» What you are asked to do
Only the lines below from the one that holds "JOY2 pin SW: D15 -> D33" through the one that holds "RELAY3 pin IN2: RX0 -> D14" should appear in the answer, copied exactly, end lines included and pictures omitted.

» Input data
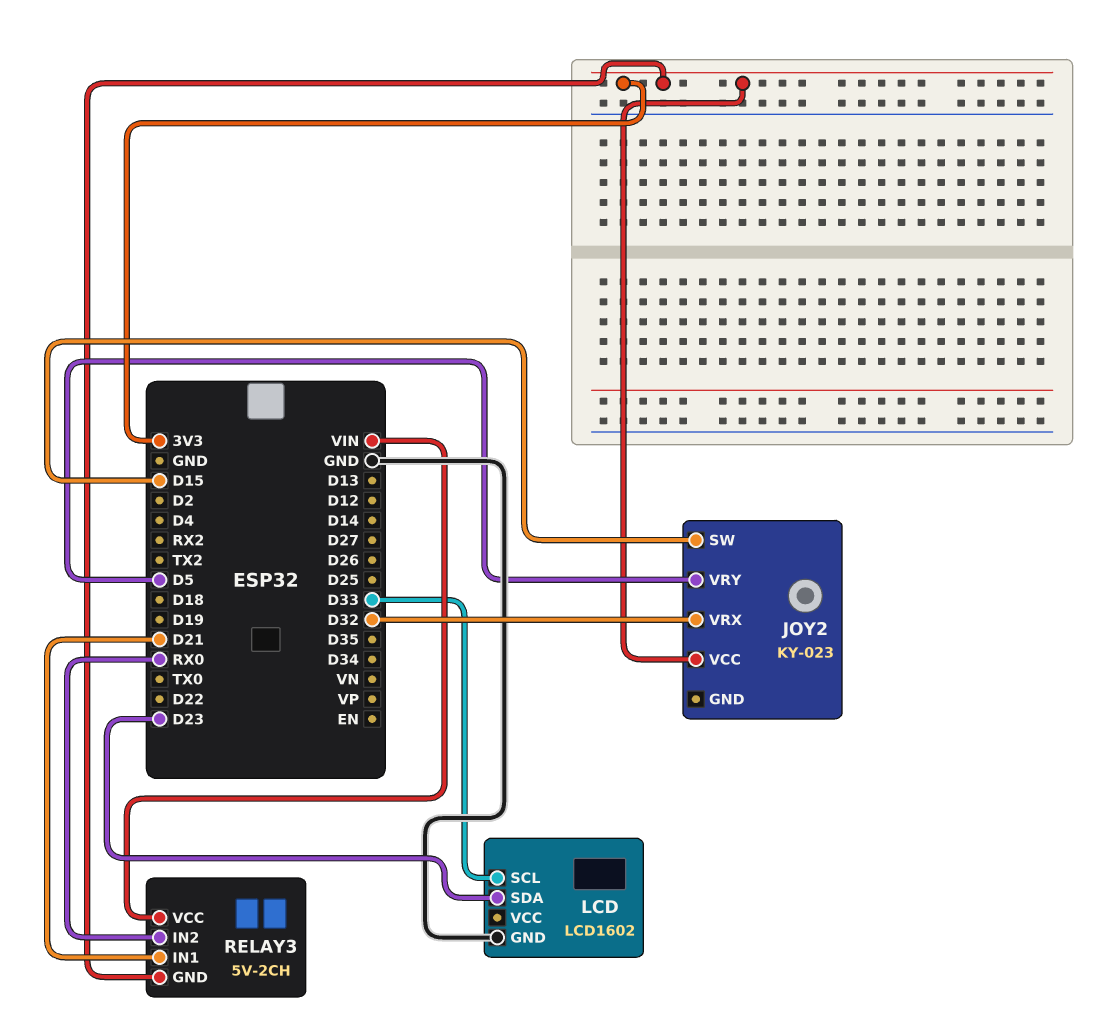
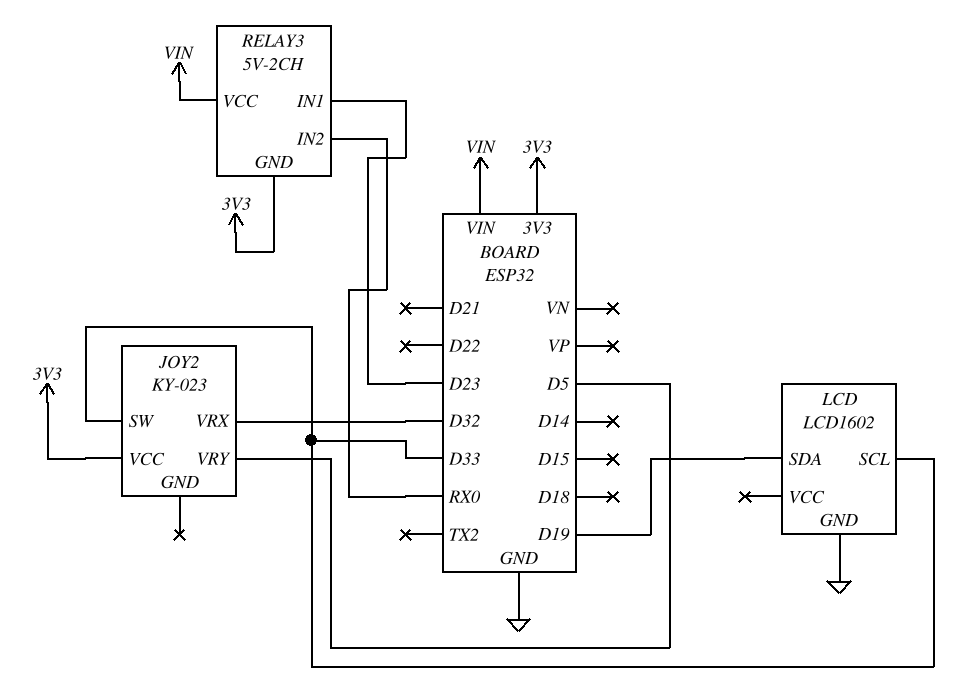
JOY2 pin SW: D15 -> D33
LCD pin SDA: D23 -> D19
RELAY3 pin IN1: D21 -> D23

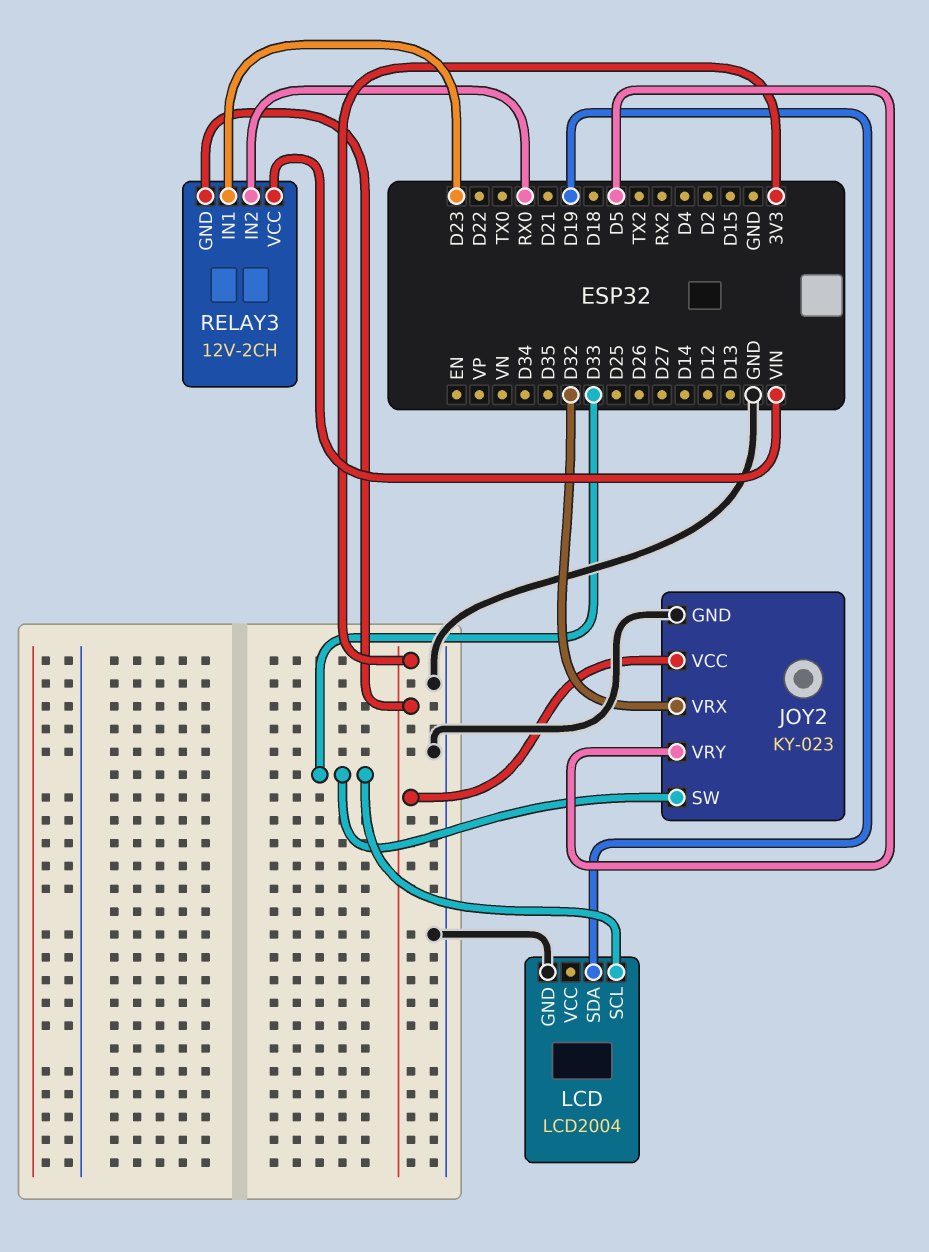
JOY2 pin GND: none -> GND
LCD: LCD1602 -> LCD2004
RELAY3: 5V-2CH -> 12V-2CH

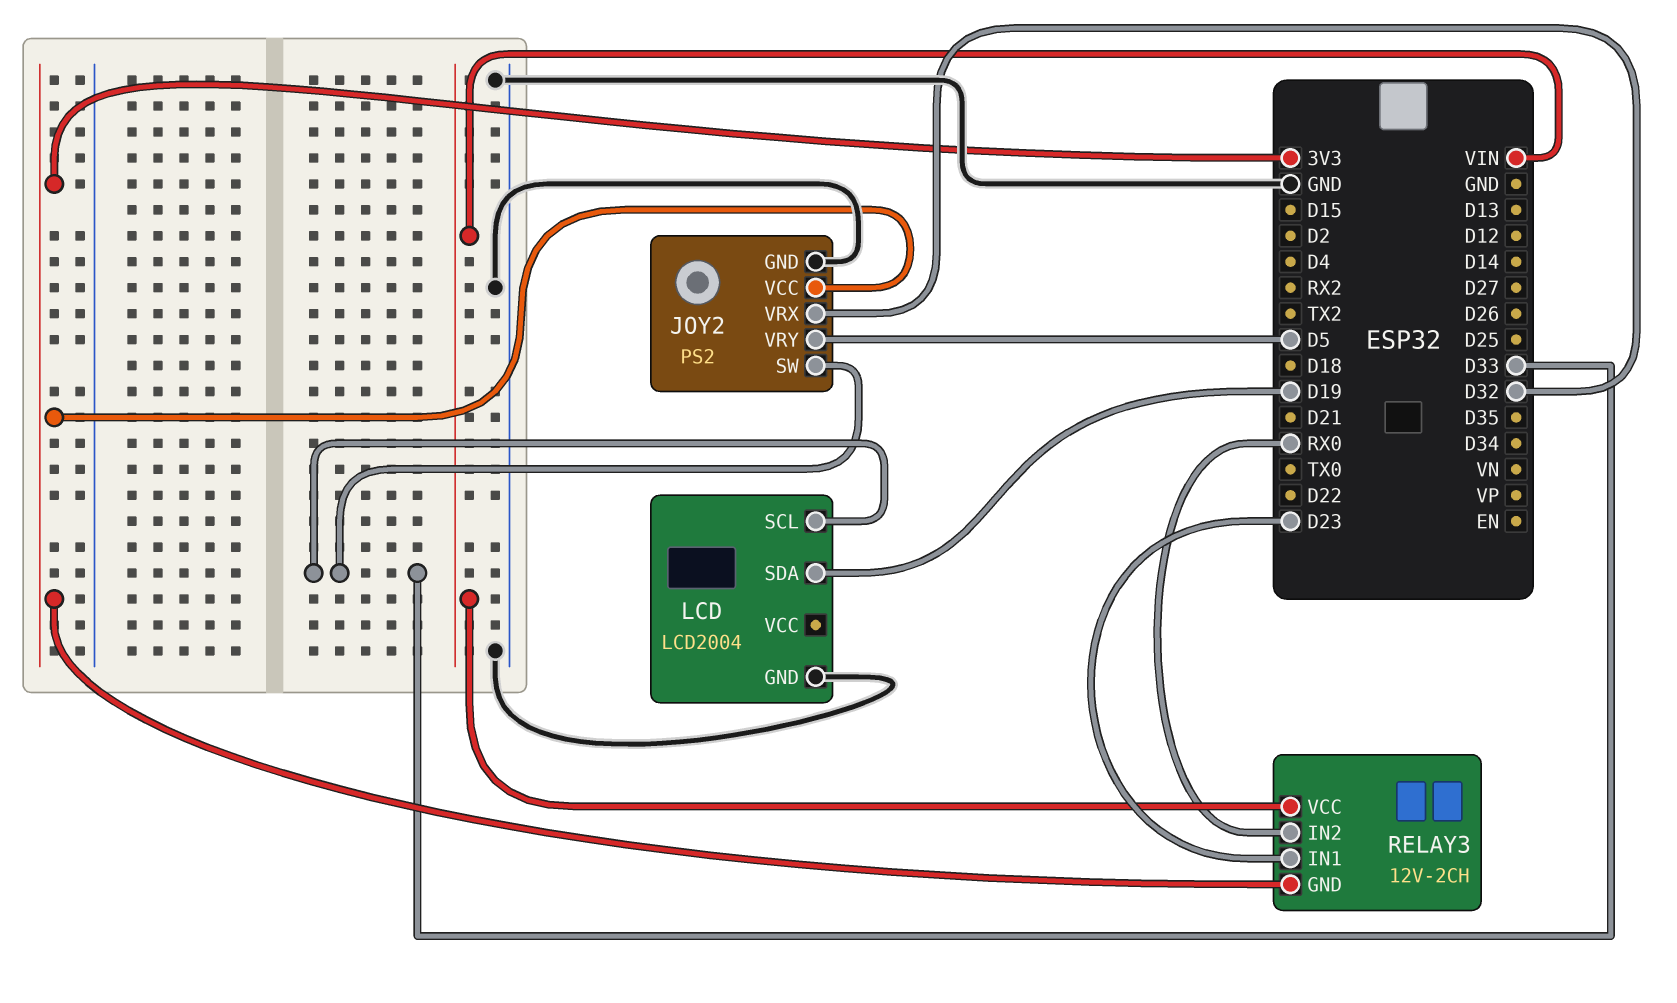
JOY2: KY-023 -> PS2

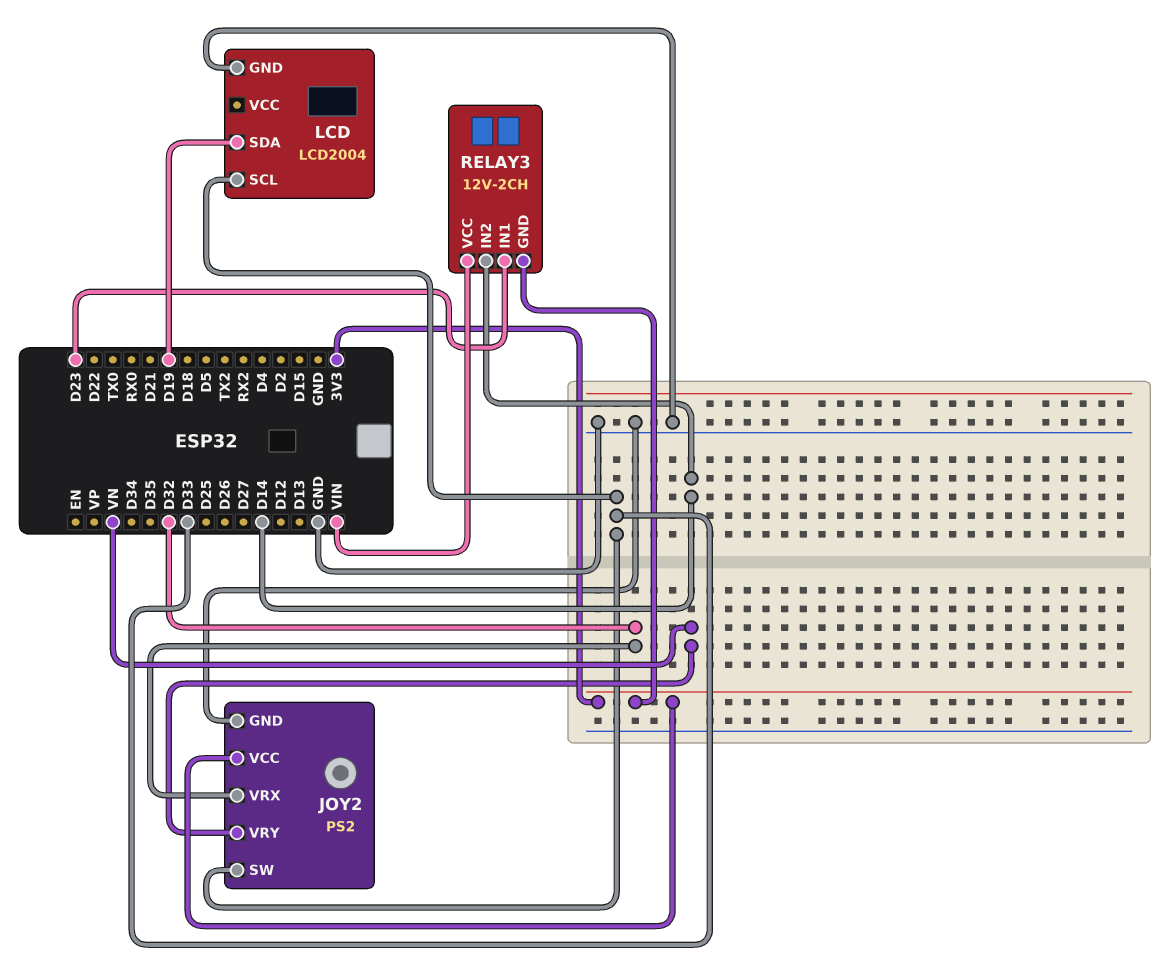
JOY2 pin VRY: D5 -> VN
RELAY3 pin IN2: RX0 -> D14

* * *

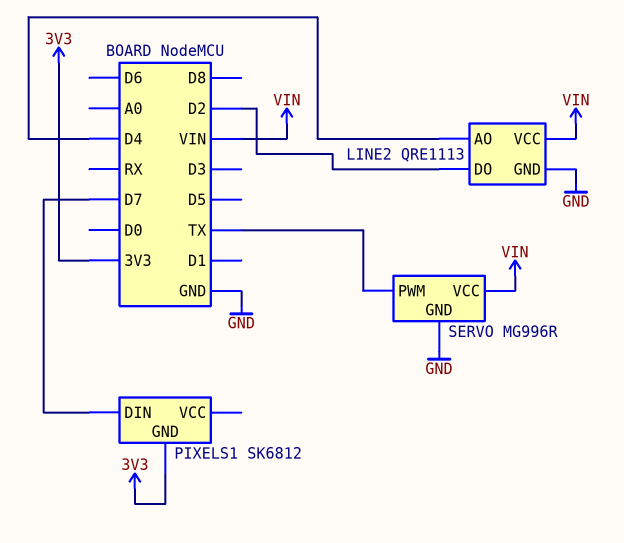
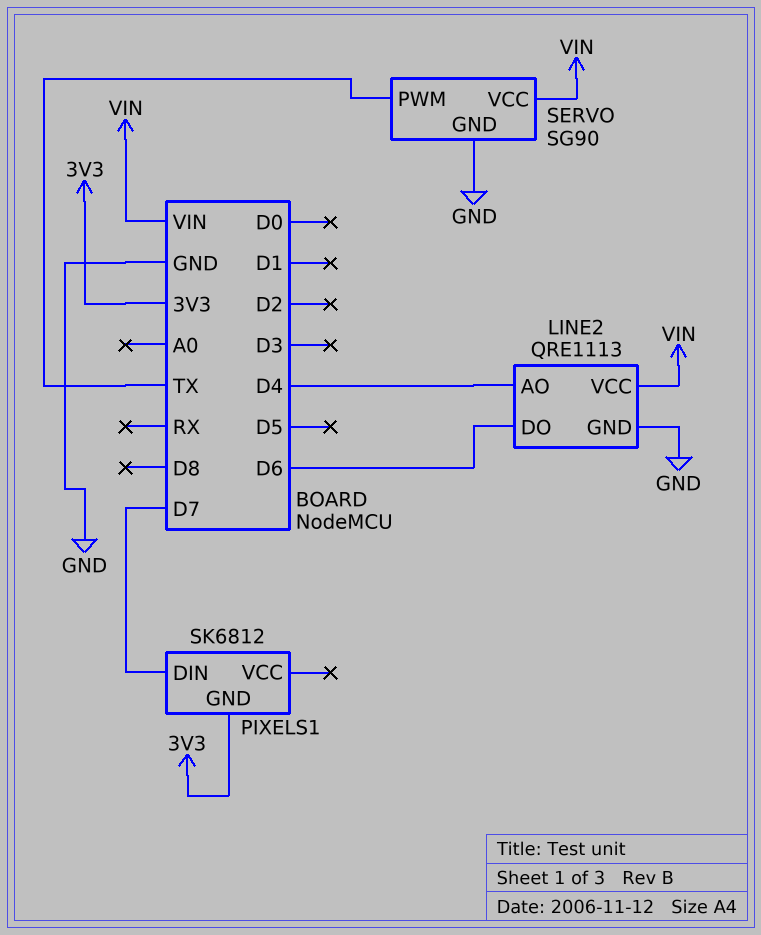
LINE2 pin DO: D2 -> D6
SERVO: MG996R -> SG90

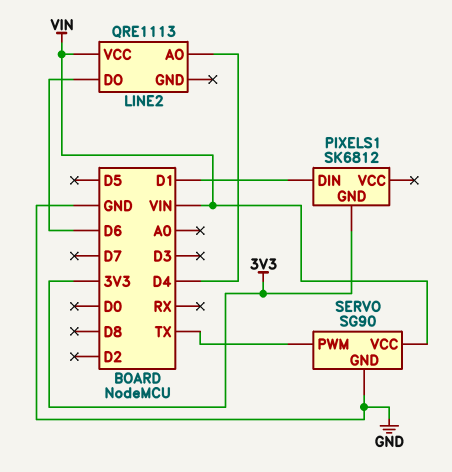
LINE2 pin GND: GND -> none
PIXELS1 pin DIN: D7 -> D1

» Your response
JOY2 pin SW: D15 -> D33
LCD pin SDA: D23 -> D19
RELAY3 pin IN1: D21 -> D23

JOY2 pin GND: none -> GND
LCD: LCD1602 -> LCD2004
RELAY3: 5V-2CH -> 12V-2CH

JOY2: KY-023 -> PS2

JOY2 pin VRY: D5 -> VN
RELAY3 pin IN2: RX0 -> D14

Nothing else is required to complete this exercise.